##### Information supplied #####

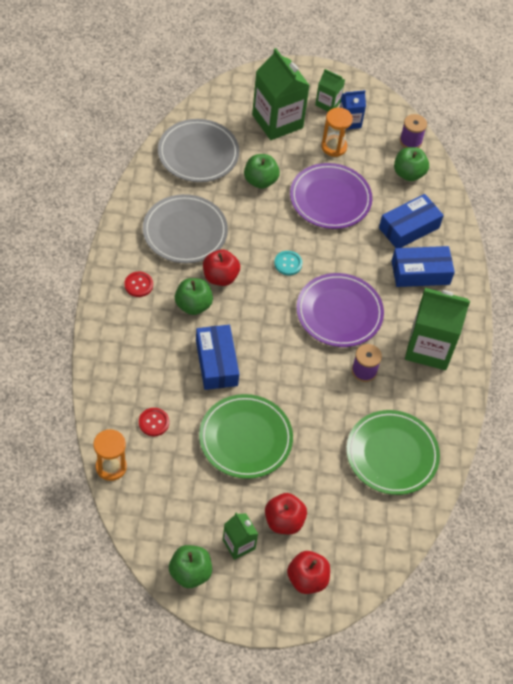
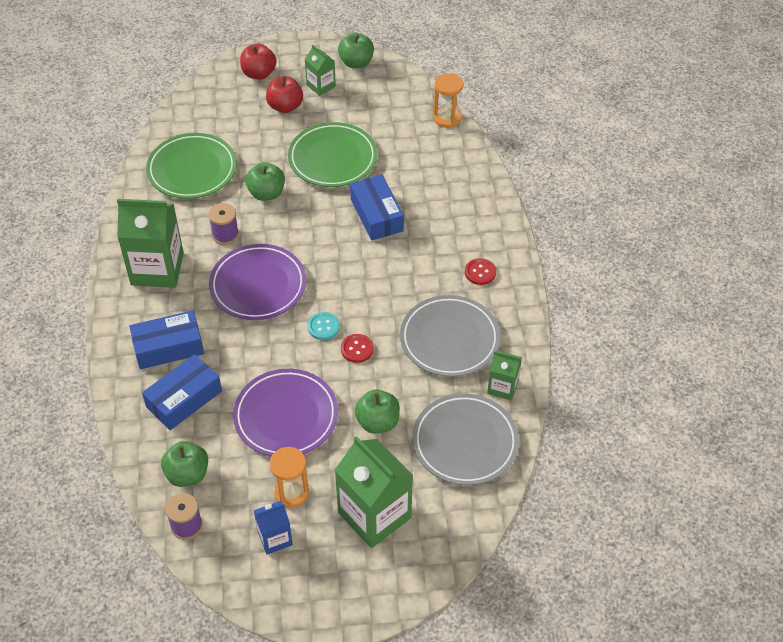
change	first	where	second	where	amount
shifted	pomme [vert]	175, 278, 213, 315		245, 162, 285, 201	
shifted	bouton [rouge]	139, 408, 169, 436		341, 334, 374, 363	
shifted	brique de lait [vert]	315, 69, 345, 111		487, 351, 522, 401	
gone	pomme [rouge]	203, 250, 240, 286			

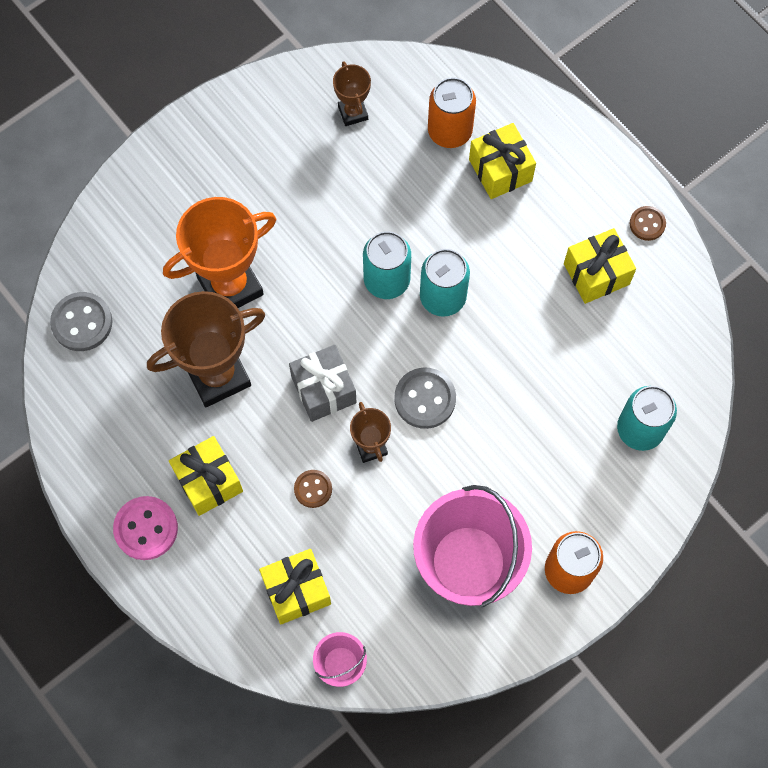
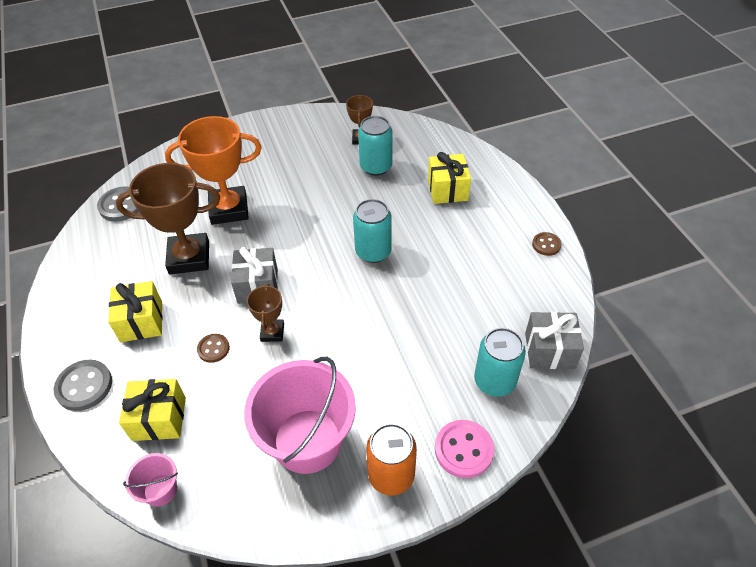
change	first	where	second	where	amount
shifted	bouton [gris]	394, 368, 456, 429		54, 360, 112, 411	
shifted	canette [turquoise]	363, 231, 411, 299		358, 116, 392, 176	
shifted	bouton [rose]	113, 496, 178, 560		435, 420, 494, 478	
new			cadeau [gris]	525, 312, 584, 369	
gone	canette [orange]	428, 77, 476, 148			
gone	cadeau [jaune]	564, 228, 636, 304			

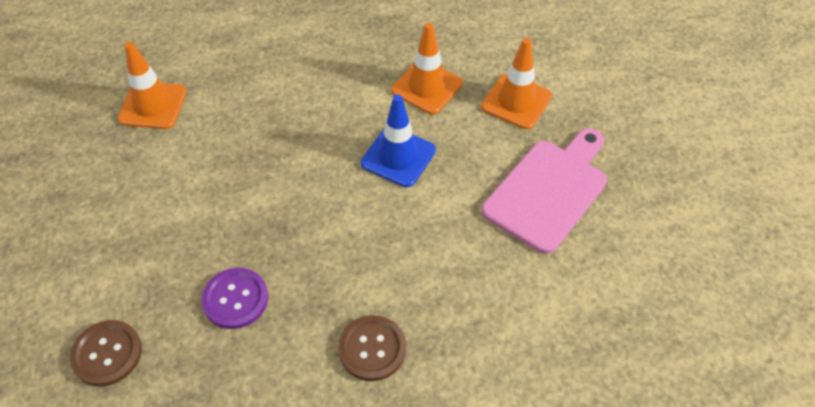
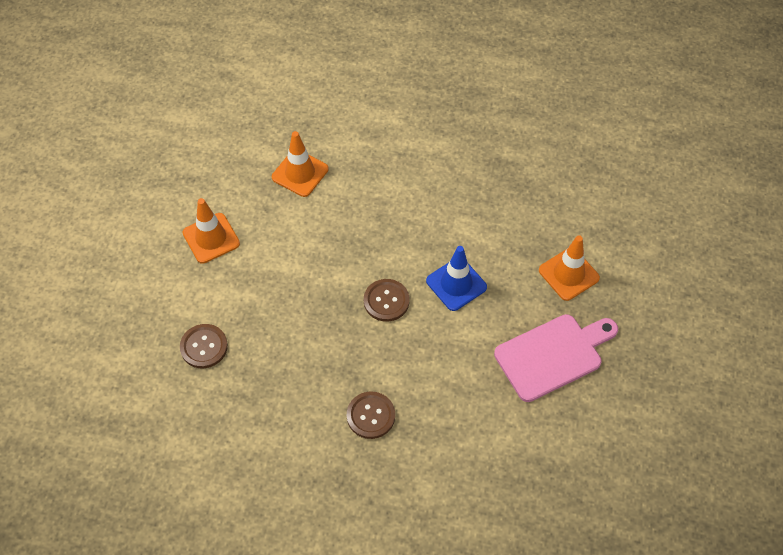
change	first	where	second	where	amount
shifted	cône de chantier [orange]	391, 23, 463, 114		182, 198, 240, 264	
new			bouton [marron]	364, 279, 409, 322	
gone	bouton [violet]	201, 268, 268, 329			

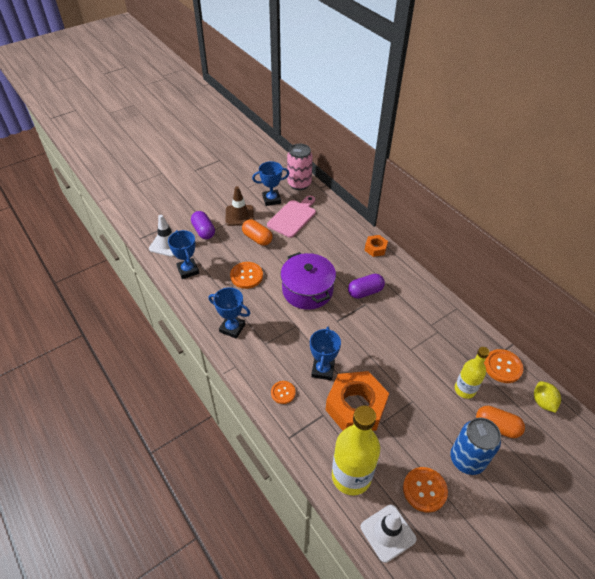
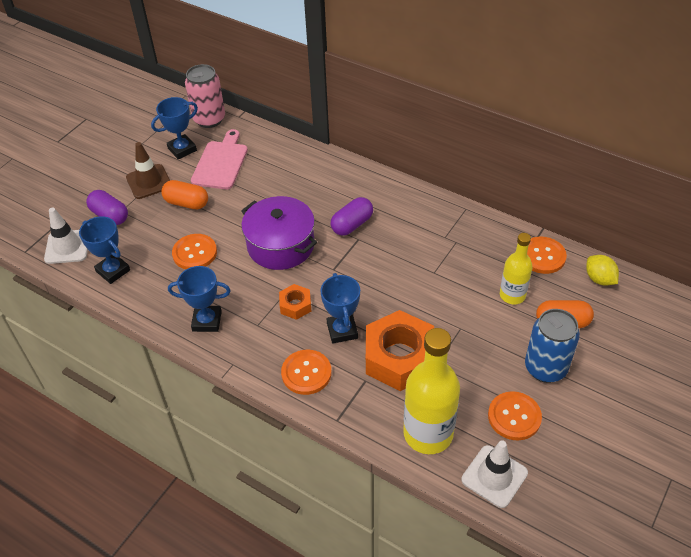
change	first	where	second	where	amount
shifted	écrou [orange]	364, 235, 388, 257		279, 284, 311, 320	
scaled	bouton [orange]	271, 381, 296, 404		281, 350, 332, 395	x1.56

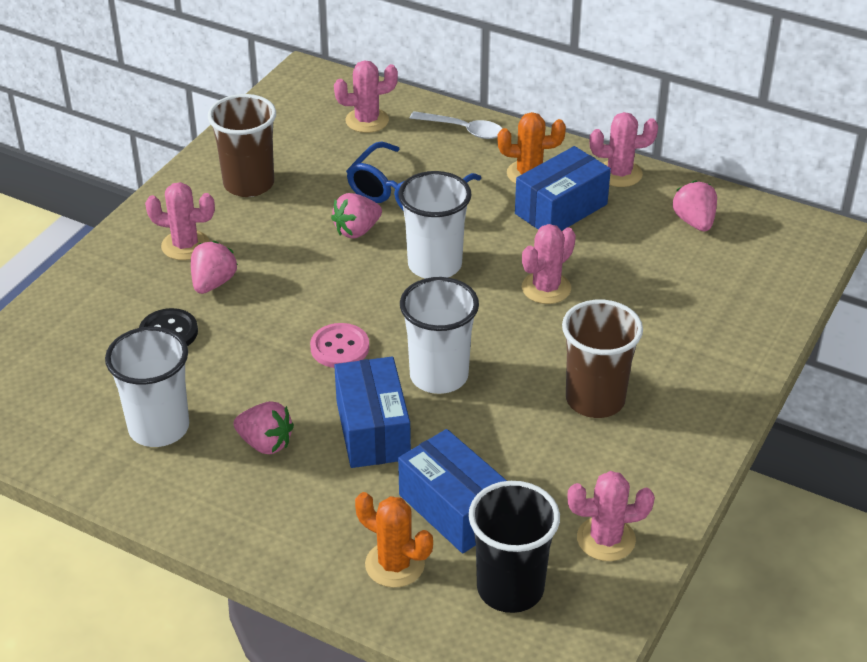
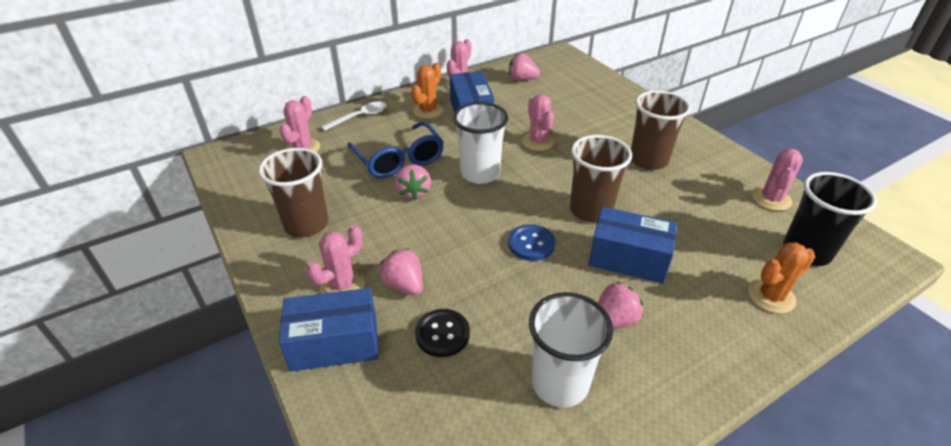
change	first	where	second	where	amount
shifted	boîte [bleu]	398, 429, 507, 554		279, 288, 378, 371	
repainted	bouton [rose]	310, 323, 369, 368	bouton [bleu]	508, 224, 555, 261	
repainted	gobelet [blanc]	400, 277, 479, 394	gobelet [marron]	570, 135, 632, 222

#####

▸ Work request: Only the pictures stay out; the rest of the entries above must be written out exactly.

▸ Solution:
change	first	where	second	where	amount
shifted	pomme [vert]	175, 278, 213, 315		245, 162, 285, 201	
shifted	bouton [rouge]	139, 408, 169, 436		341, 334, 374, 363	
shifted	brique de lait [vert]	315, 69, 345, 111		487, 351, 522, 401	
gone	pomme [rouge]	203, 250, 240, 286			

change	first	where	second	where	amount
shifted	bouton [gris]	394, 368, 456, 429		54, 360, 112, 411	
shifted	canette [turquoise]	363, 231, 411, 299		358, 116, 392, 176	
shifted	bouton [rose]	113, 496, 178, 560		435, 420, 494, 478	
new			cadeau [gris]	525, 312, 584, 369	
gone	canette [orange]	428, 77, 476, 148			
gone	cadeau [jaune]	564, 228, 636, 304			

change	first	where	second	where	amount
shifted	cône de chantier [orange]	391, 23, 463, 114		182, 198, 240, 264	
new			bouton [marron]	364, 279, 409, 322	
gone	bouton [violet]	201, 268, 268, 329			

change	first	where	second	where	amount
shifted	écrou [orange]	364, 235, 388, 257		279, 284, 311, 320	
scaled	bouton [orange]	271, 381, 296, 404		281, 350, 332, 395	x1.56

change	first	where	second	where	amount
shifted	boîte [bleu]	398, 429, 507, 554		279, 288, 378, 371	
repainted	bouton [rose]	310, 323, 369, 368	bouton [bleu]	508, 224, 555, 261	
repainted	gobelet [blanc]	400, 277, 479, 394	gobelet [marron]	570, 135, 632, 222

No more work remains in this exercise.